* EXERCISE DETAILS *
Show every line of the data that includes the word "none".

[Dataset records]
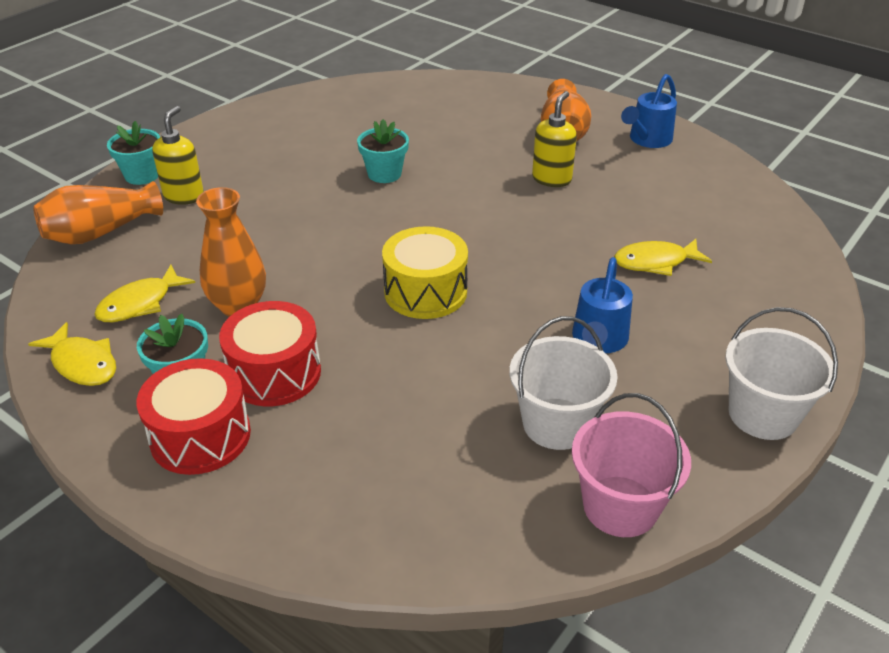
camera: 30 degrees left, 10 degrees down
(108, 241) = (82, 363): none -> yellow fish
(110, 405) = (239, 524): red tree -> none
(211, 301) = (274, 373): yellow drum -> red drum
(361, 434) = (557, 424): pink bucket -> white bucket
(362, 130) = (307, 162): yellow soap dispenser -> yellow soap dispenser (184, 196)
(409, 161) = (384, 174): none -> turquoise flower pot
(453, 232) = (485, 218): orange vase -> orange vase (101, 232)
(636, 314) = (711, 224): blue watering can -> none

* EXERCISE RESULT *
(108, 241) = (82, 363): none -> yellow fish
(110, 405) = (239, 524): red tree -> none
(409, 161) = (384, 174): none -> turquoise flower pot
(636, 314) = (711, 224): blue watering can -> none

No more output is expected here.